Segment Start: Extracted records

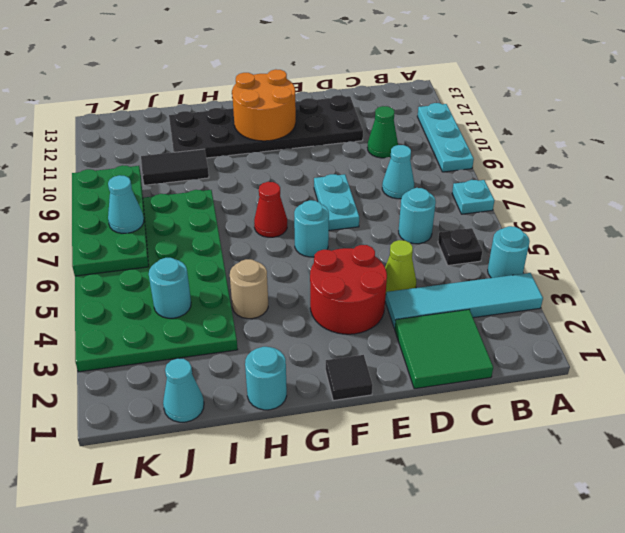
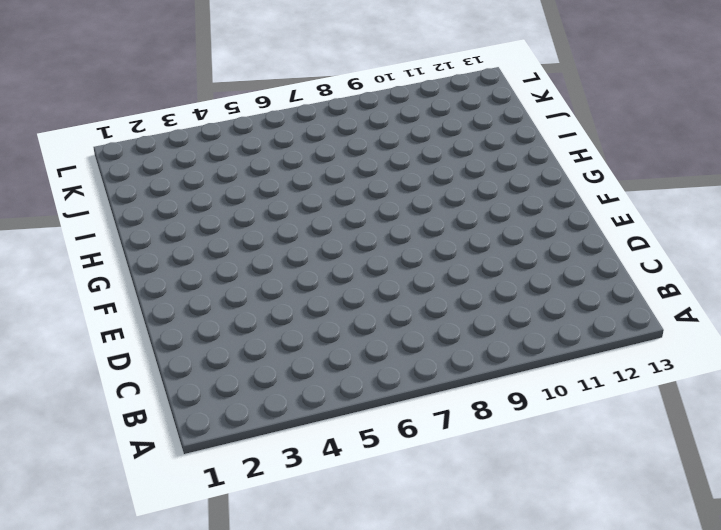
none -> cyan tile A3:D3 level 1
none -> cyan round brick A4 level 1
none -> cyan plate A7 level 1

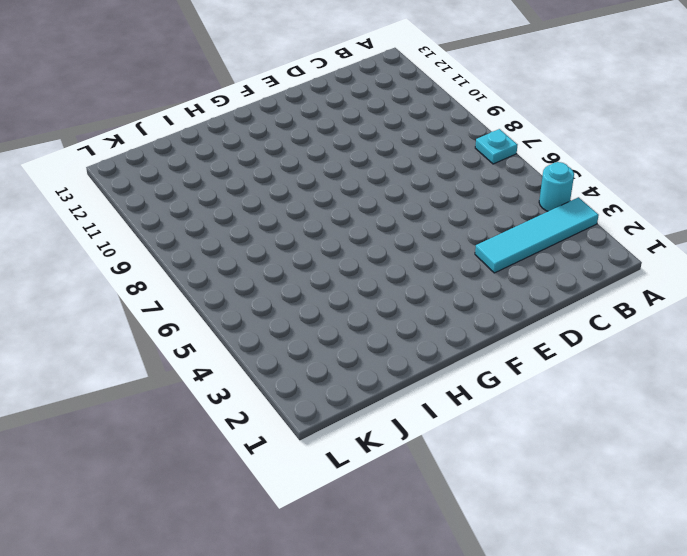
none -> cyan plate A9:A11 level 1
none -> black plate B5 level 1
none -> green tile C1:D2 level 1

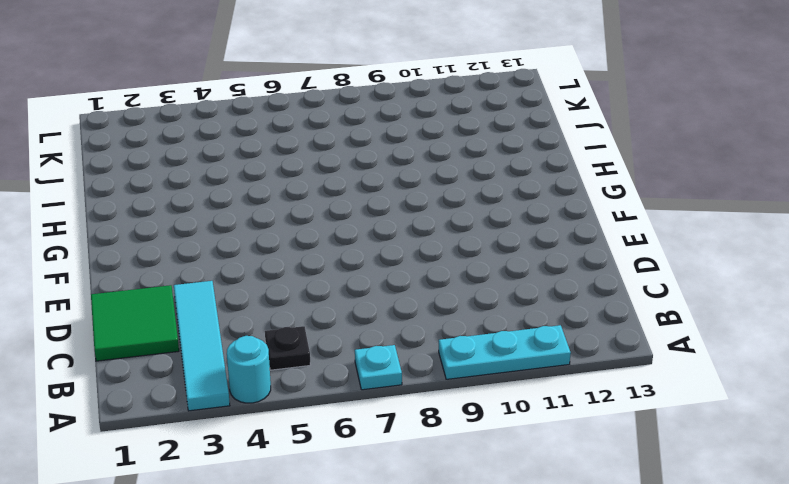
none -> cyan round brick C6 level 1
none -> cyan cone C8 level 1
none -> green cone C10 level 1

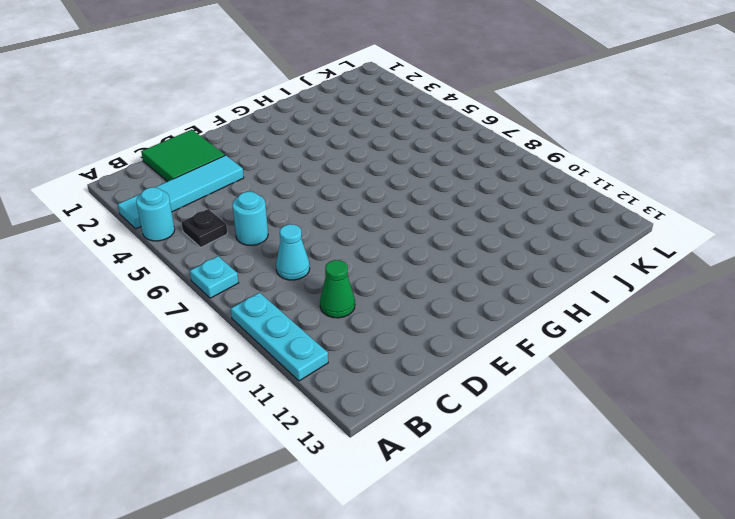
none -> lime cone D4 level 1
none -> black plate D11:I12 level 1
none -> red round brick E3:F4 level 1

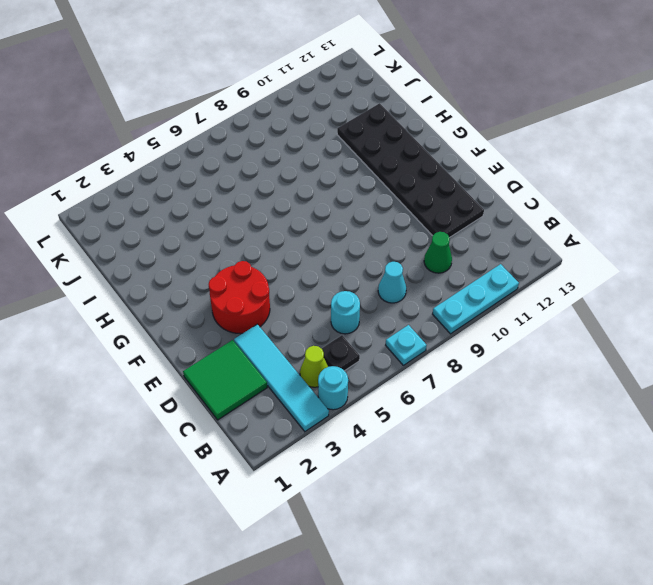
lime cone B4 level 1 -> lime cone D4 level 1
none -> cyan plate E7:E8 level 1
none -> black tile F1 level 1
none -> cyan round brick F6 level 1

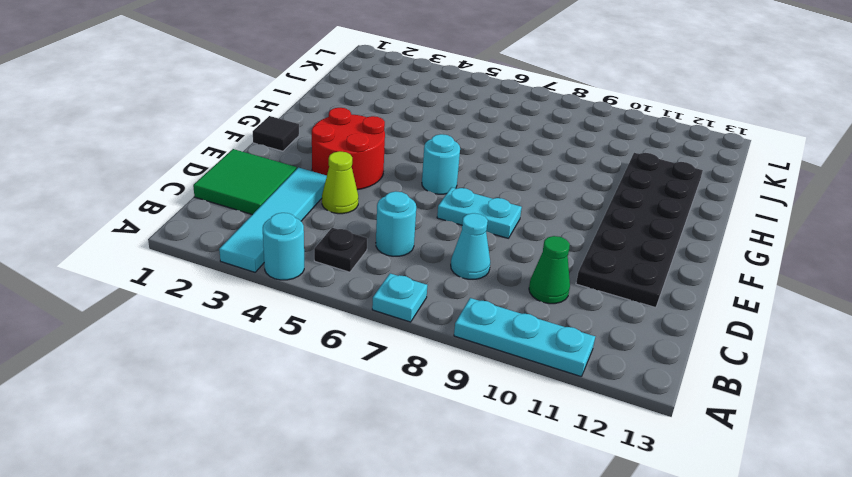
none -> red cone G7 level 1
none -> cyan round brick H1 level 1
none -> tan round brick H4 level 1

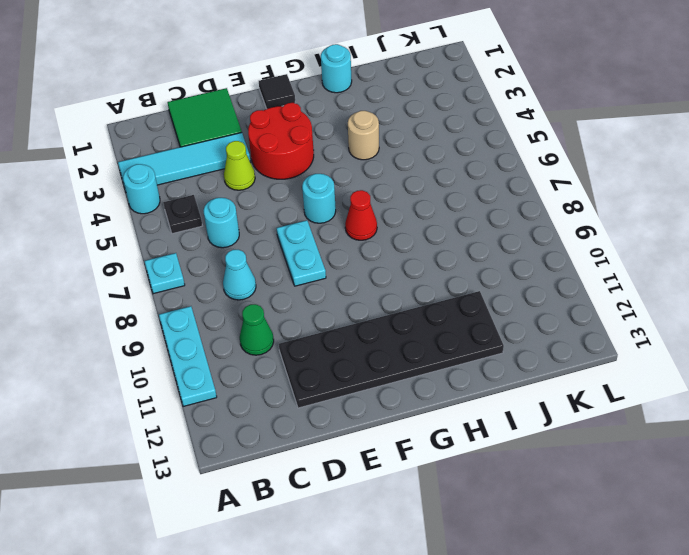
none -> green plate I3:L8 level 1
none -> black tile I10:J10 level 1
none -> cyan cone J1 level 1

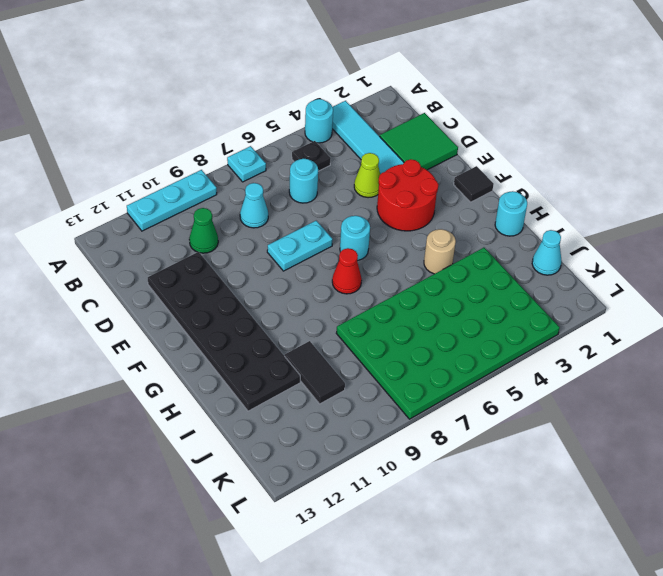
none -> orange round brick F11:G12 level 2
none -> cyan round brick J4 level 2
none -> green plate K6:L9 level 2

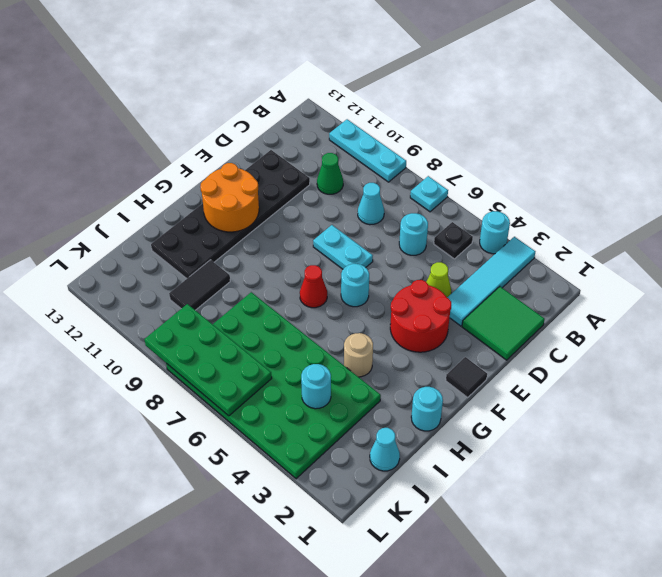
none -> cyan cone K7 level 3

Segment End: Extracted records

§ **Exercise**: Repeat only the lines between the start of the data and the line with "none -> cyan cone C8 level 1", including those two lines, and skip the pictures.

§ **Solution**:
none -> cyan tile A3:D3 level 1
none -> cyan round brick A4 level 1
none -> cyan plate A7 level 1

none -> cyan plate A9:A11 level 1
none -> black plate B5 level 1
none -> green tile C1:D2 level 1

none -> cyan round brick C6 level 1
none -> cyan cone C8 level 1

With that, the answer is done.